:: Your goal ::
In the records below, find the line that contains "orange semicircle: (444, 230)" and the line that contains "pink arrow: (292, 21) -> (196, 15), moved", then retype exactly those two lines and every line between them.

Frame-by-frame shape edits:

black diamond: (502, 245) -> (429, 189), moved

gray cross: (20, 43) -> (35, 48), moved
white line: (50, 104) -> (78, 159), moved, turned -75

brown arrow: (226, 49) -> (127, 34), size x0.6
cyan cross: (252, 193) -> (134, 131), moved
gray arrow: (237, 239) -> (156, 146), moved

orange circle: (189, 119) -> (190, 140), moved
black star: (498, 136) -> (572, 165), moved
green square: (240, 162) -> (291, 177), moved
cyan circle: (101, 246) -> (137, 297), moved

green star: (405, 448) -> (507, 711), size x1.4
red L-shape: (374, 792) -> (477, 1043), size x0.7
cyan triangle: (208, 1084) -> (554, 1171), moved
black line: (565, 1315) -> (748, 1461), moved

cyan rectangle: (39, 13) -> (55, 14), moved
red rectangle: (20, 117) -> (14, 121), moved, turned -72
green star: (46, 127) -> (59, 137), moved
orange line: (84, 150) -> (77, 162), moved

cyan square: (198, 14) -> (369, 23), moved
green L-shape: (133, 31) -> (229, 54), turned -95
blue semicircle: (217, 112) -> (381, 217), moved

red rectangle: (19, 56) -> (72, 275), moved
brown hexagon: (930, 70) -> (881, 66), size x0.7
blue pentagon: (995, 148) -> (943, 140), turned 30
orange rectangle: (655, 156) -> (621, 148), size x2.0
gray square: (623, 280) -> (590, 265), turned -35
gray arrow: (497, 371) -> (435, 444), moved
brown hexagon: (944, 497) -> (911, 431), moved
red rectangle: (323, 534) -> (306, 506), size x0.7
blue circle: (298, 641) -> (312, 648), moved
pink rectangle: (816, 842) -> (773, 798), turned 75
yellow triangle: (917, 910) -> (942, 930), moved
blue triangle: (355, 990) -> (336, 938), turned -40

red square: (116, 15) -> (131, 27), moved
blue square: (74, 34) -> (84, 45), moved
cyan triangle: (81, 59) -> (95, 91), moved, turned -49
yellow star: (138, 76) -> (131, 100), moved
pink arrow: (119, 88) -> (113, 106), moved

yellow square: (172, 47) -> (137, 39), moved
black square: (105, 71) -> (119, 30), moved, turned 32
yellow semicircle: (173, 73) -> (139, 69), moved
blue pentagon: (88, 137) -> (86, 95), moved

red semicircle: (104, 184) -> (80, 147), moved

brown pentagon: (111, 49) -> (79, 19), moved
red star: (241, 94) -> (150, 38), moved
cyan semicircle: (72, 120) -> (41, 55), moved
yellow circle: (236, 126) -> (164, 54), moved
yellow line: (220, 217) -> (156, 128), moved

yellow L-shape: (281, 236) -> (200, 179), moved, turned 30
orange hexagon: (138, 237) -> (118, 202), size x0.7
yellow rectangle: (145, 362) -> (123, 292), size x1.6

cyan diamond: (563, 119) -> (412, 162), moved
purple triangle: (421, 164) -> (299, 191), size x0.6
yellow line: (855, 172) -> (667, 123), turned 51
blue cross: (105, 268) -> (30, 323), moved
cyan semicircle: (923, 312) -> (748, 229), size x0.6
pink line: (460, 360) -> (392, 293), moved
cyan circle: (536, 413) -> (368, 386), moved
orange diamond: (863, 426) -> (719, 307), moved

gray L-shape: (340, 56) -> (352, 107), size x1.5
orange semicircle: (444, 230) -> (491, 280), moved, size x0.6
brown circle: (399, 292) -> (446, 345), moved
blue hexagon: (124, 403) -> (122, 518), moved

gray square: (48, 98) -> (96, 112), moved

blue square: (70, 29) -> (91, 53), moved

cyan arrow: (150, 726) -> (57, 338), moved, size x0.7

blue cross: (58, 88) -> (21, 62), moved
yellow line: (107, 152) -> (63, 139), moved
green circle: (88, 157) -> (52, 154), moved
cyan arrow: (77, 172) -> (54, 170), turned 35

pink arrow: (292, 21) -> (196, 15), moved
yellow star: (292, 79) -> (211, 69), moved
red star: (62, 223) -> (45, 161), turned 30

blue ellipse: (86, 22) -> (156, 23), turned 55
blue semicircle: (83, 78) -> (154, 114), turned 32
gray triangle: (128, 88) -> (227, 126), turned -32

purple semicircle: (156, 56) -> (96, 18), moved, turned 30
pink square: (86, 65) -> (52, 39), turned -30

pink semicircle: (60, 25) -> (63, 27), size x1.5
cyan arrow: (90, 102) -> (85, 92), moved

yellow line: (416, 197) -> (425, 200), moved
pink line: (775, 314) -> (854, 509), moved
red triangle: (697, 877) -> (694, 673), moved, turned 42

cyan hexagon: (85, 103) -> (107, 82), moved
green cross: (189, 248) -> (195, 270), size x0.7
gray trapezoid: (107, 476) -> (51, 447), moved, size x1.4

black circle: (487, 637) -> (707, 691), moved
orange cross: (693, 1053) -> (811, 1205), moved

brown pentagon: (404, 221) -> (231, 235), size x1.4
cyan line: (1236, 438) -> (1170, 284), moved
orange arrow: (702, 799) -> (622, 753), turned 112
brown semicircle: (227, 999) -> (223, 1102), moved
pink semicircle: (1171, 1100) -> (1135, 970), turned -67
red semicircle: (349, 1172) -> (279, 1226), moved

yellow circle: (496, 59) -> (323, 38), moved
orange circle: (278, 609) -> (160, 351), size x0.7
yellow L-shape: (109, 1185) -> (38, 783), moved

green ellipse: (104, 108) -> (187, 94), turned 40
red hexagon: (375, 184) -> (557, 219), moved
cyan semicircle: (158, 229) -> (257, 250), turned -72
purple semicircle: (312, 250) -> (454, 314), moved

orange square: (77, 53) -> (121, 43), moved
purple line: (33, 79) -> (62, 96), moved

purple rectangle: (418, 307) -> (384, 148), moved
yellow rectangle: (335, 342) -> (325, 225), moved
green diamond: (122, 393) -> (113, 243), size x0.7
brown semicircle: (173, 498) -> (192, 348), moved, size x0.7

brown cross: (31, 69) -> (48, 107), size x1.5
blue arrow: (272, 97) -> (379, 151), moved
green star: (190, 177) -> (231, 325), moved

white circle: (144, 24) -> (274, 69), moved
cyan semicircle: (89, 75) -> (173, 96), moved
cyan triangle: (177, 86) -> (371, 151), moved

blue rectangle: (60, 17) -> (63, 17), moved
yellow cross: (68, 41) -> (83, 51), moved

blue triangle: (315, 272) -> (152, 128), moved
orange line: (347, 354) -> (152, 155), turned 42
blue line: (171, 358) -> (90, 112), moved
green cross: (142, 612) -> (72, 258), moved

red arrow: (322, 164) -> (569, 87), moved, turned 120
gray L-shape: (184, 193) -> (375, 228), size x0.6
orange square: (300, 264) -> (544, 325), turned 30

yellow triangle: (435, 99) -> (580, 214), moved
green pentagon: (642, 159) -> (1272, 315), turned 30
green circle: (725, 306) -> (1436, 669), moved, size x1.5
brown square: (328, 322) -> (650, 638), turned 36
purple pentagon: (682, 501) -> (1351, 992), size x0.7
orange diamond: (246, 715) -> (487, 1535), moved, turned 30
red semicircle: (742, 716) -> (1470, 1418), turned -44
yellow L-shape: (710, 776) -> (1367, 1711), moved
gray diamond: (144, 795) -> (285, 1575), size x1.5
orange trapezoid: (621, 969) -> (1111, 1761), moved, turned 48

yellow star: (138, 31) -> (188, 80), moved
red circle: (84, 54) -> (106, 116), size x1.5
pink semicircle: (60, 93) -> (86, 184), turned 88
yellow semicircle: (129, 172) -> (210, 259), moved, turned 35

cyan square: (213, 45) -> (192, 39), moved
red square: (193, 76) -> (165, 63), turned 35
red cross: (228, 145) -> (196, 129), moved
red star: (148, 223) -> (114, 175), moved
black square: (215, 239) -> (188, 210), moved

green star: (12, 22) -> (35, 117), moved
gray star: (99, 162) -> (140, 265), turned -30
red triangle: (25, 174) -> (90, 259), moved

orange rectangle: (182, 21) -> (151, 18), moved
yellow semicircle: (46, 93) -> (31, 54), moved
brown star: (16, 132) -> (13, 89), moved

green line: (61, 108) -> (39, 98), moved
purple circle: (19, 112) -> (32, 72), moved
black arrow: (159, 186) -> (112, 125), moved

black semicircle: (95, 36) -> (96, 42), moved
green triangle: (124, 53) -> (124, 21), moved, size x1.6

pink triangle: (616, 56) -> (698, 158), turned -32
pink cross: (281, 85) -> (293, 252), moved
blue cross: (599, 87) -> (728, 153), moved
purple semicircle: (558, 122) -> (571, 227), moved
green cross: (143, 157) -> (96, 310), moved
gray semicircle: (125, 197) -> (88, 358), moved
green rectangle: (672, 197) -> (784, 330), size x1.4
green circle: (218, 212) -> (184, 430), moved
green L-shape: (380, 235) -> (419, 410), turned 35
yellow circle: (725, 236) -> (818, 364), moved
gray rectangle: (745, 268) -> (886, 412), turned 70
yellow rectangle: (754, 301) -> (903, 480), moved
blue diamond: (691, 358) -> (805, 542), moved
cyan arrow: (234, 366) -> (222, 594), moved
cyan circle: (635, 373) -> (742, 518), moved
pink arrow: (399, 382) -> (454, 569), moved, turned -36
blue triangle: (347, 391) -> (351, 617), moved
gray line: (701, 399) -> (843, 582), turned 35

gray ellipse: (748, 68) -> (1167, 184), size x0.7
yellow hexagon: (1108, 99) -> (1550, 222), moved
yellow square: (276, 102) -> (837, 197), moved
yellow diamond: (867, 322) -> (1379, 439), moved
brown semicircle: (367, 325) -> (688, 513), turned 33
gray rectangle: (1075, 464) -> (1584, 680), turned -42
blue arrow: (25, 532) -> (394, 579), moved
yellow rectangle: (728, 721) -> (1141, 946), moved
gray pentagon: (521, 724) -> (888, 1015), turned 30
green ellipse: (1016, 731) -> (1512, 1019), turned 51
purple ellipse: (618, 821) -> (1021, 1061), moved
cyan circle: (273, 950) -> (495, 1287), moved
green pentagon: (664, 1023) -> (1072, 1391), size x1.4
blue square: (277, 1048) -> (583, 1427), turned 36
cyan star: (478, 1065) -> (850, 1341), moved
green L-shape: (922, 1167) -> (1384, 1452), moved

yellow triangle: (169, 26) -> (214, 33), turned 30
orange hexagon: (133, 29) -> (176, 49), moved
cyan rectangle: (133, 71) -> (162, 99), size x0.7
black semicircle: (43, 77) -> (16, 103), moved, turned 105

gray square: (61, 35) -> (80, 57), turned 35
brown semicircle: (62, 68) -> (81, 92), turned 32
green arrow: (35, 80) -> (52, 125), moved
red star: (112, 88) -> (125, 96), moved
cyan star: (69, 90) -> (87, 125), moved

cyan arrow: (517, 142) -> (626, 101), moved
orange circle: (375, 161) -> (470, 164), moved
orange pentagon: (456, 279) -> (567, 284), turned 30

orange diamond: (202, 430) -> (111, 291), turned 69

:: Answer below ::
orange semicircle: (444, 230) -> (491, 280), moved, size x0.6
brown circle: (399, 292) -> (446, 345), moved
blue hexagon: (124, 403) -> (122, 518), moved

gray square: (48, 98) -> (96, 112), moved

blue square: (70, 29) -> (91, 53), moved

cyan arrow: (150, 726) -> (57, 338), moved, size x0.7

blue cross: (58, 88) -> (21, 62), moved
yellow line: (107, 152) -> (63, 139), moved
green circle: (88, 157) -> (52, 154), moved
cyan arrow: (77, 172) -> (54, 170), turned 35

pink arrow: (292, 21) -> (196, 15), moved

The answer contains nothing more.